── SUPPLIED DATA
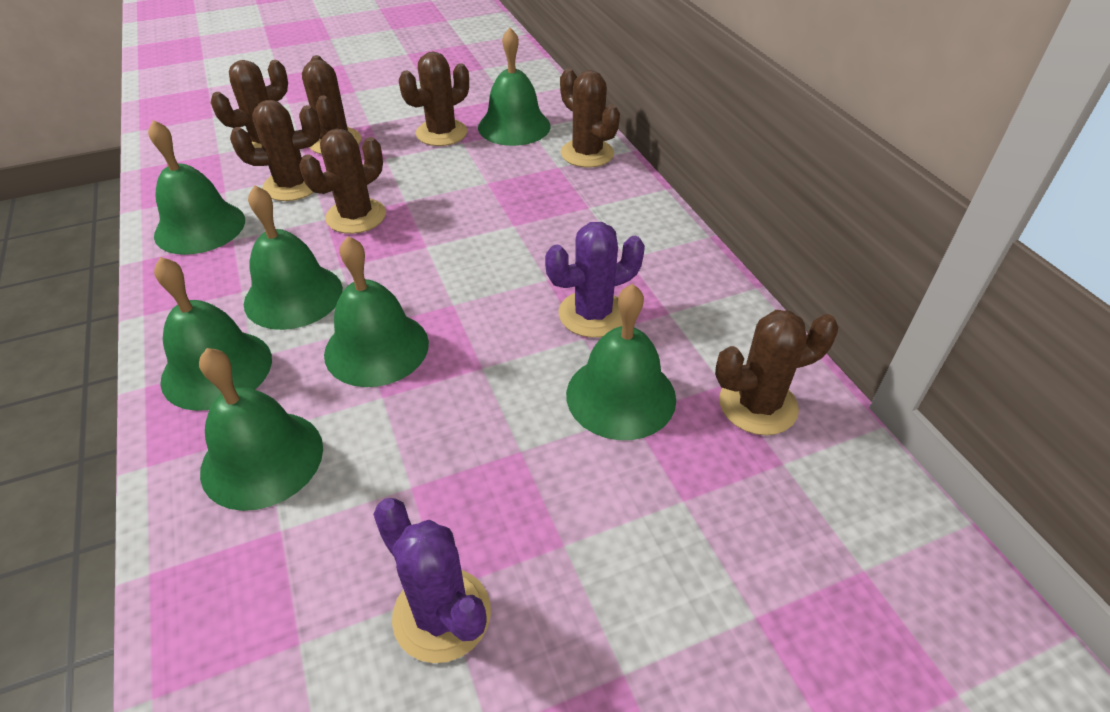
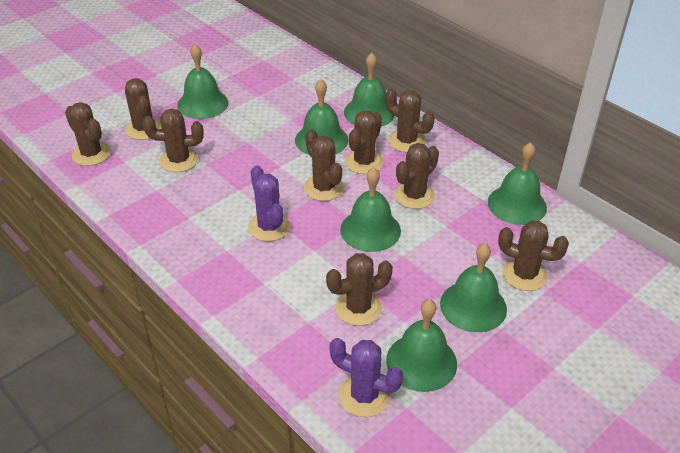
brown cactus: 7 -> 9

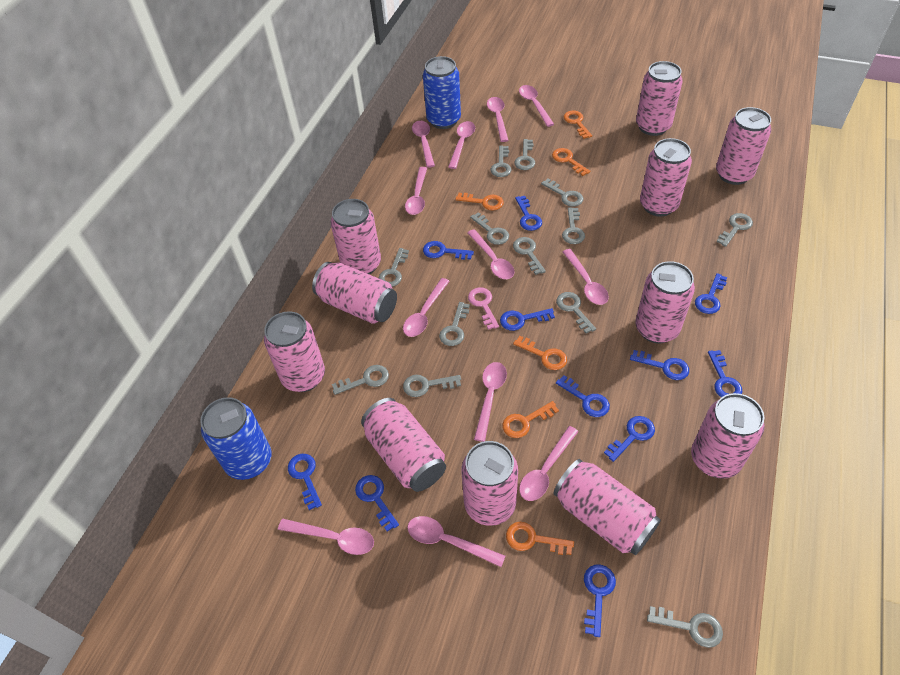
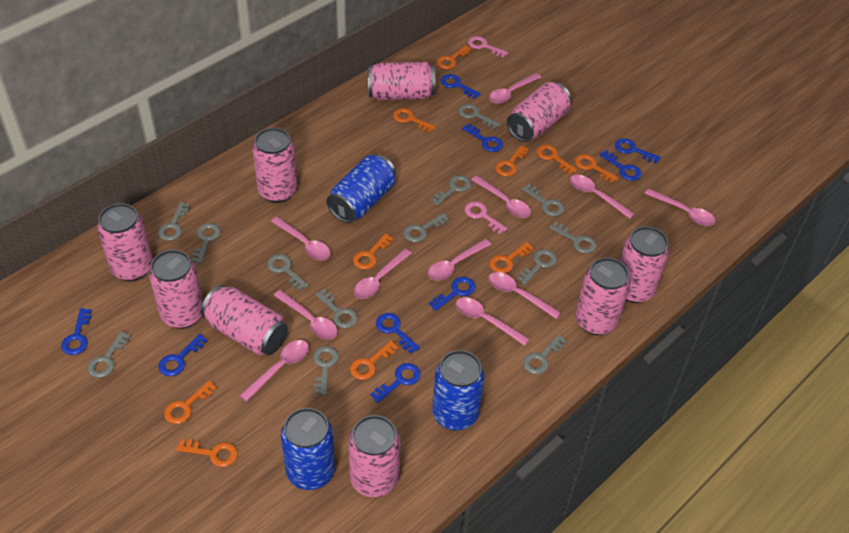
blue can: 2 -> 3
blue key: 11 -> 9
orange key: 6 -> 10
pink can: 11 -> 9
pink key: 1 -> 2
pink spoon: 12 -> 11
────
WHAT YOU ARE ASKED TO DO:
Go through the records above. Copy each line in which the string "pink" appears.

ANSWER AREA:
pink can: 11 -> 9
pink key: 1 -> 2
pink spoon: 12 -> 11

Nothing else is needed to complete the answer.